What to produce =
Search the listing below for lines containing the string "none". Reply with their count only.

*** Data records ***

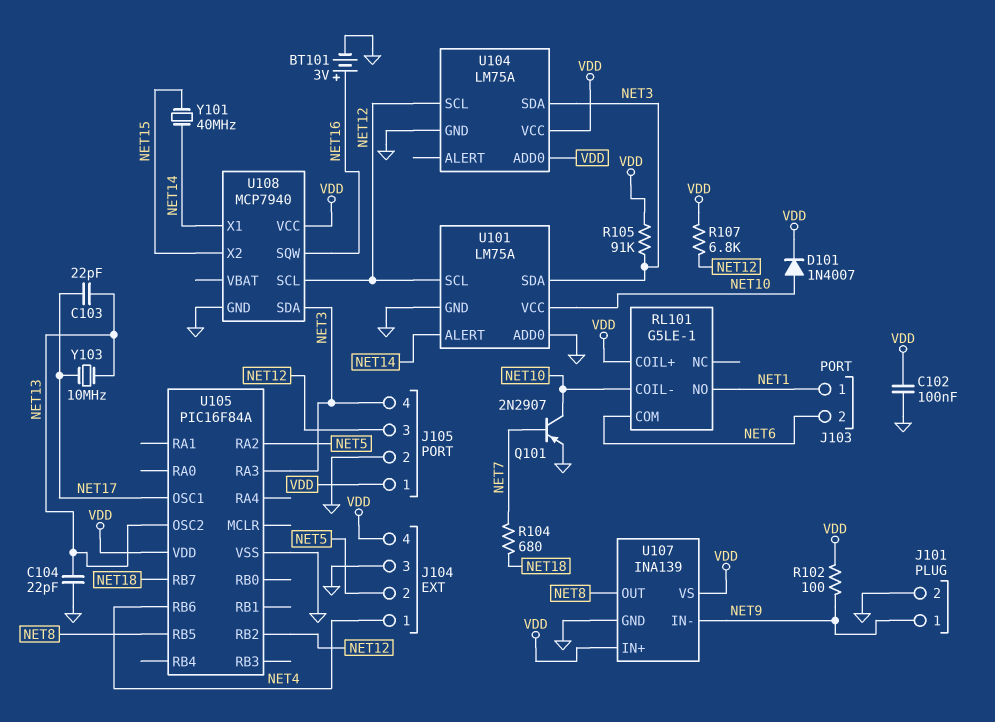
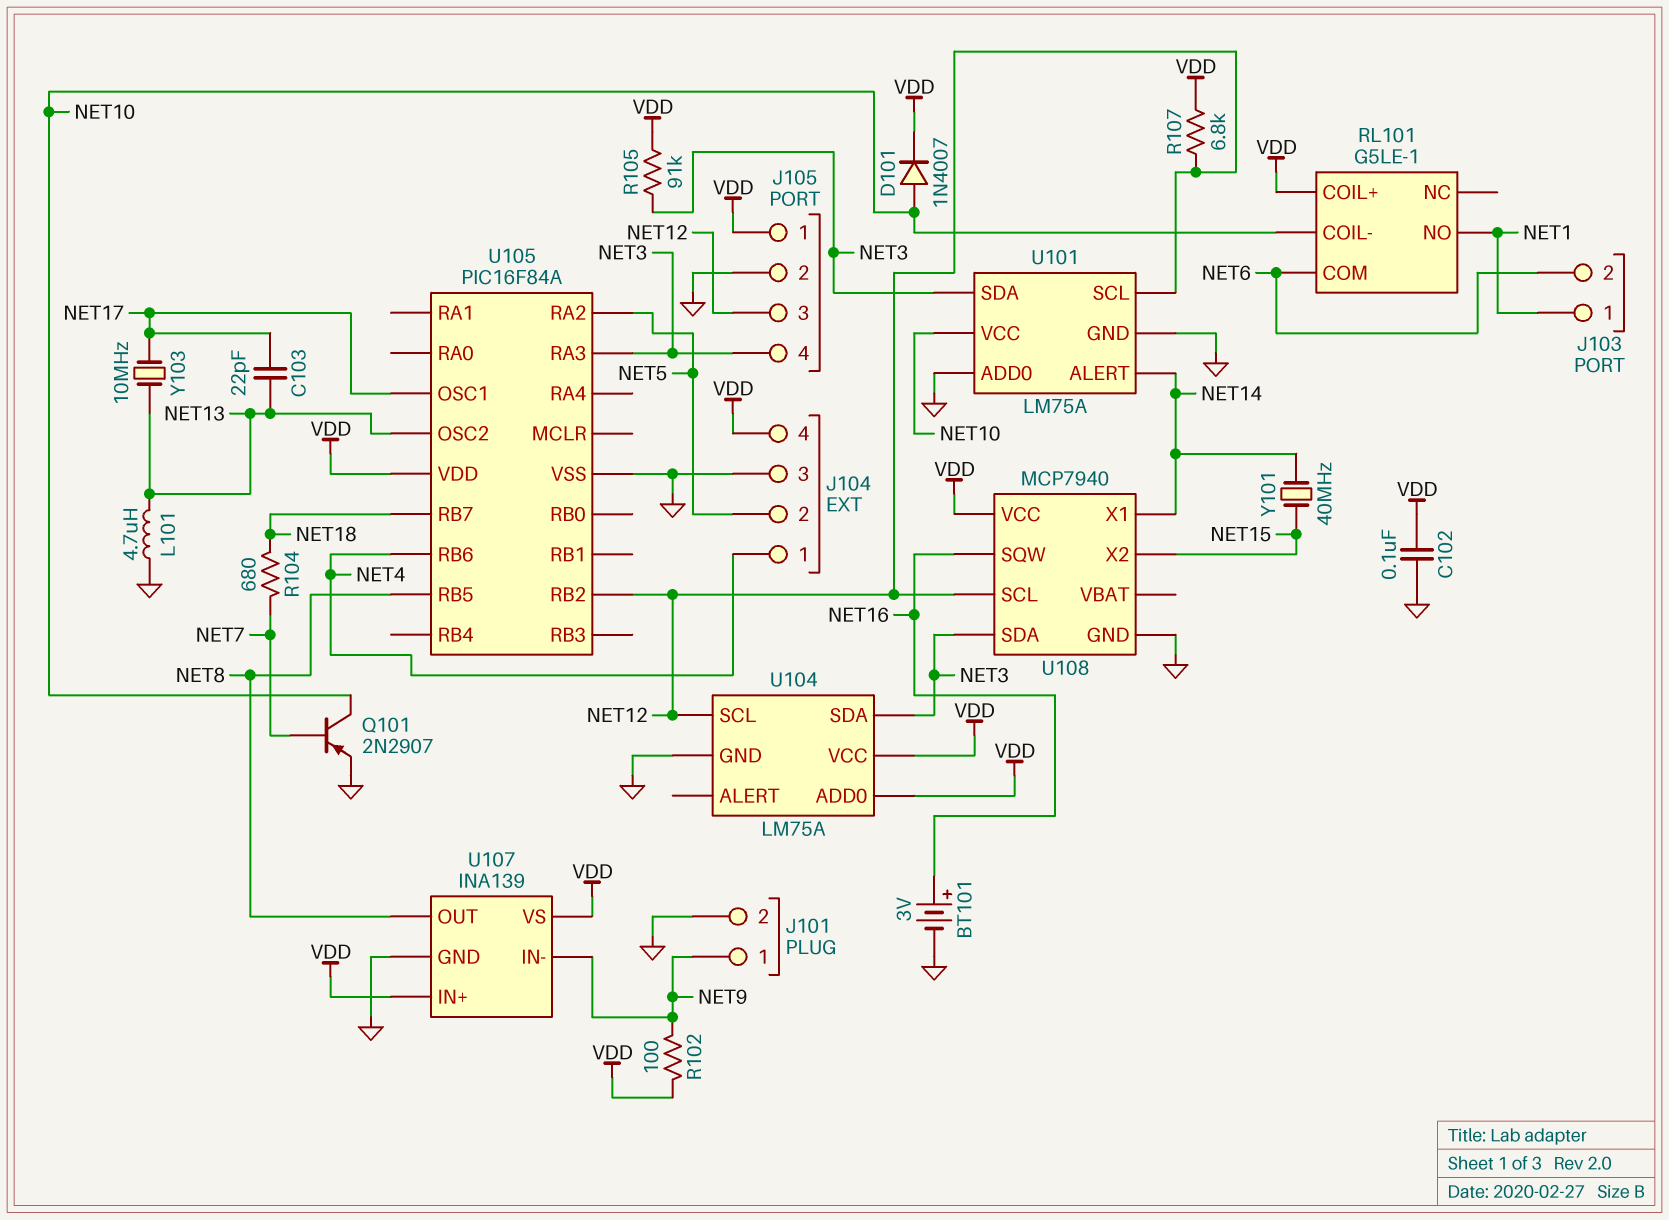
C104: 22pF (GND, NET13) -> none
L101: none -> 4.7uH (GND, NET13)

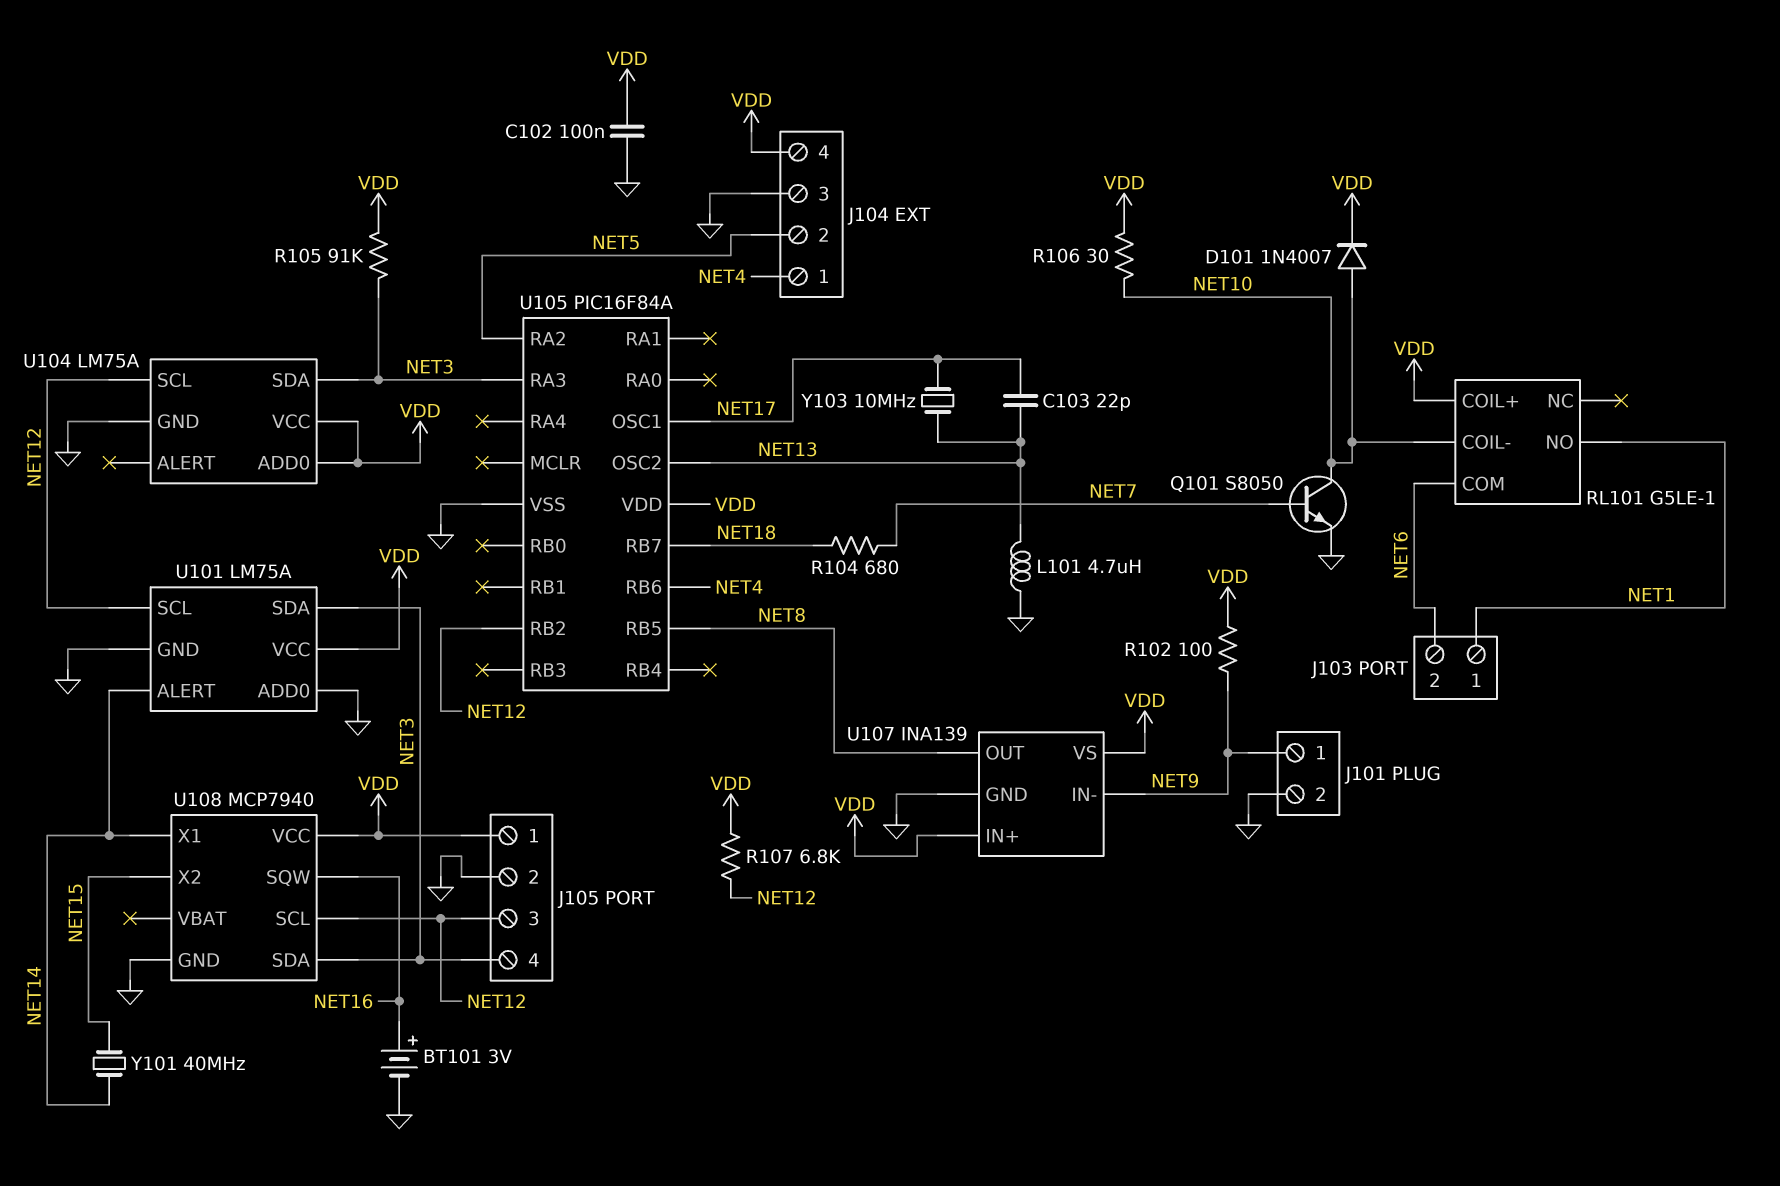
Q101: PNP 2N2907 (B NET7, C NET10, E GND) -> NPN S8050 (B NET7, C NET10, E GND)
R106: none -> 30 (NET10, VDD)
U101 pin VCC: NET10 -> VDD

***

Solution to this problem =
3